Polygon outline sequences
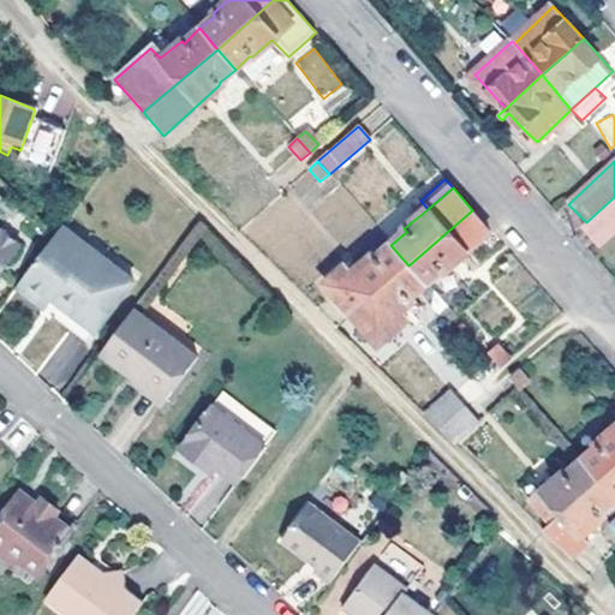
[(599,246),(614,231),(614,197),(586,222),(581,227),(599,246)]
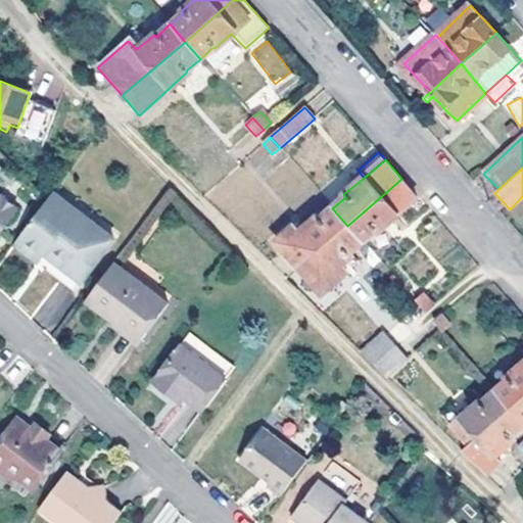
[(418,198),(401,179),(347,226),(362,242),(375,231),(378,232),(418,198)]
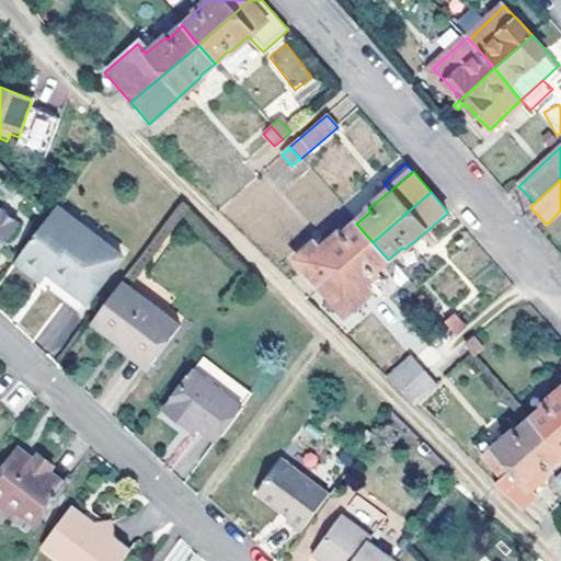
[(0,249),(19,224),(0,208),(0,249)]
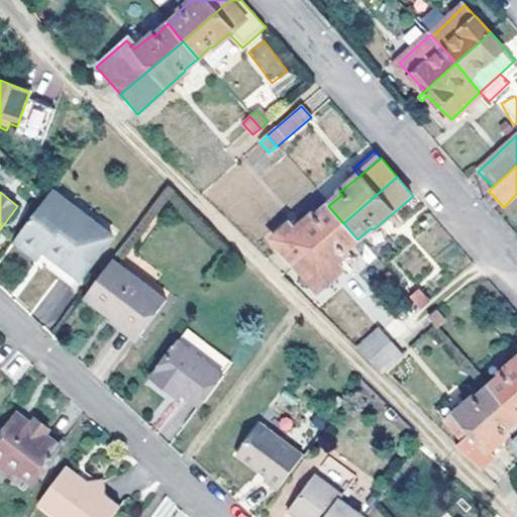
[(52,192),(47,198),(13,242),(36,261),(42,251),(82,281),(113,237),(52,192)]
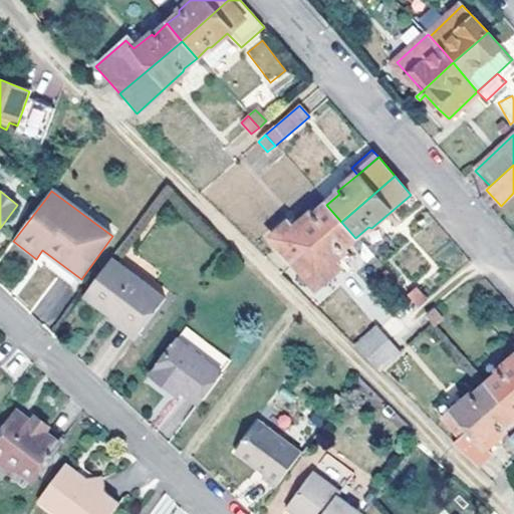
[(326,205),(294,229),(288,223),(272,237),(282,248),(278,252),(290,265),(293,263),(341,222),(326,205)]
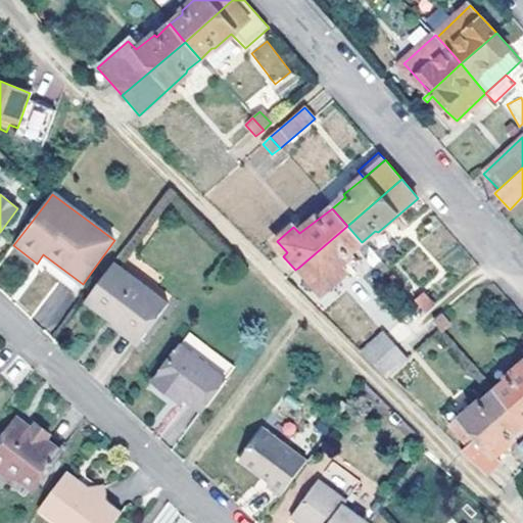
[(350,253),(362,242),(347,226),(298,268),(322,293),(359,263),(350,253)]
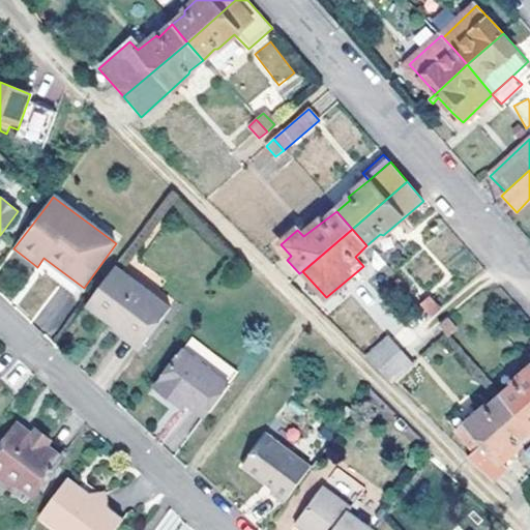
[(78,296),(84,288),(43,258),(37,267),(78,296)]
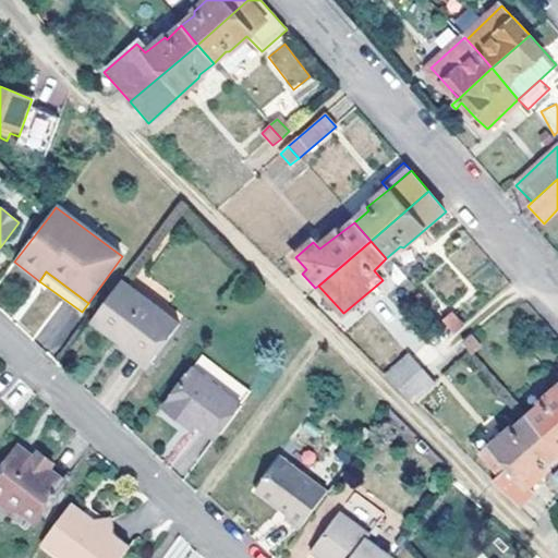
[(123,279),(93,320),(120,342),(123,339),(152,361),(181,323),(123,279)]
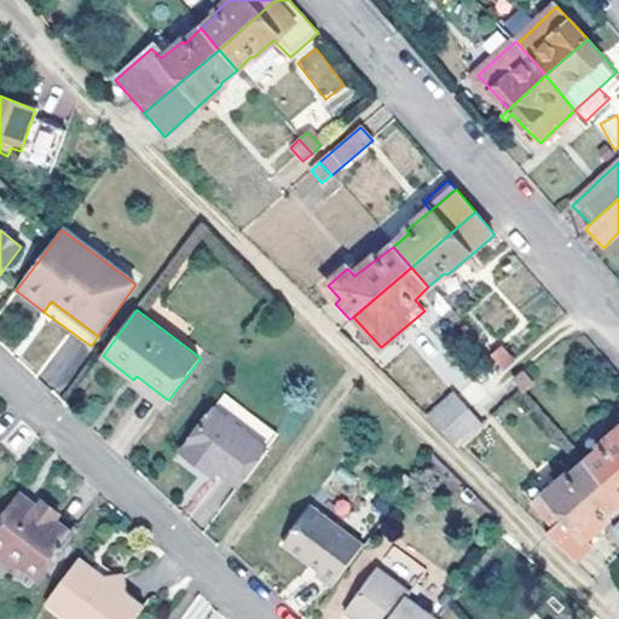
[(491,357),(503,370),(513,363),(501,348),(491,357)]
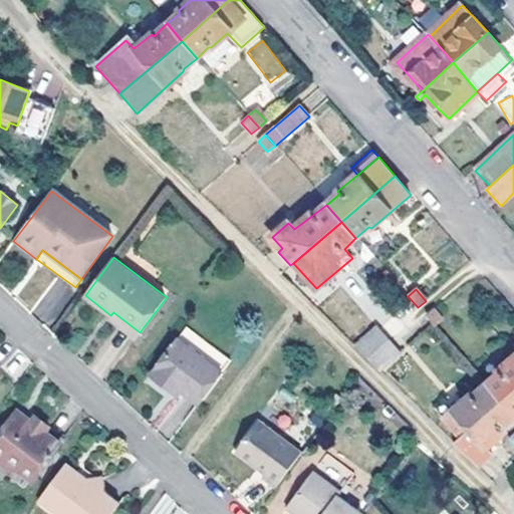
[(435,310),(453,295),(451,292),(432,308),(435,310)]
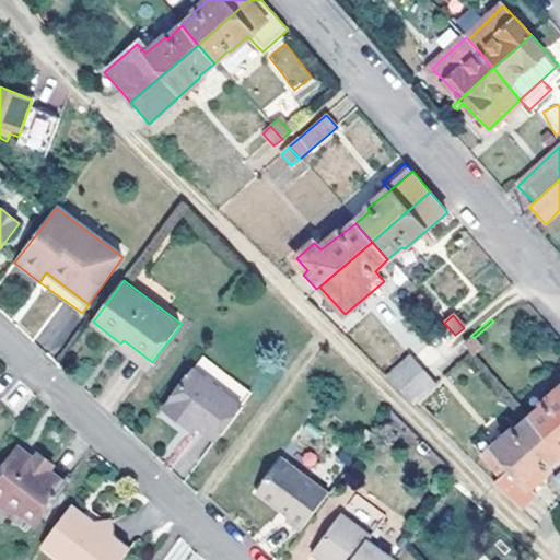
[(481,347),(501,329),(493,322),(474,338),(481,347)]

> **REQUEST**
Would you write out the data exactly, with no pictures in the copy?

> **TASK RESPONSE**
[(599,246),(614,231),(614,197),(586,222),(581,227),(599,246)]
[(418,198),(401,179),(347,226),(362,242),(375,231),(378,232),(418,198)]
[(0,249),(19,224),(0,208),(0,249)]
[(52,192),(47,198),(13,242),(36,261),(42,251),(82,281),(113,237),(52,192)]
[(326,205),(294,229),(288,223),(272,237),(282,248),(278,252),(290,265),(293,263),(341,222),(326,205)]
[(350,253),(362,242),(347,226),(298,268),(322,293),(359,263),(350,253)]
[(78,296),(84,288),(43,258),(37,267),(78,296)]
[(123,279),(93,320),(120,342),(123,339),(152,361),(181,323),(123,279)]
[(491,357),(503,370),(513,363),(501,348),(491,357)]
[(435,310),(453,295),(451,292),(432,308),(435,310)]
[(481,347),(501,329),(493,322),(474,338),(481,347)]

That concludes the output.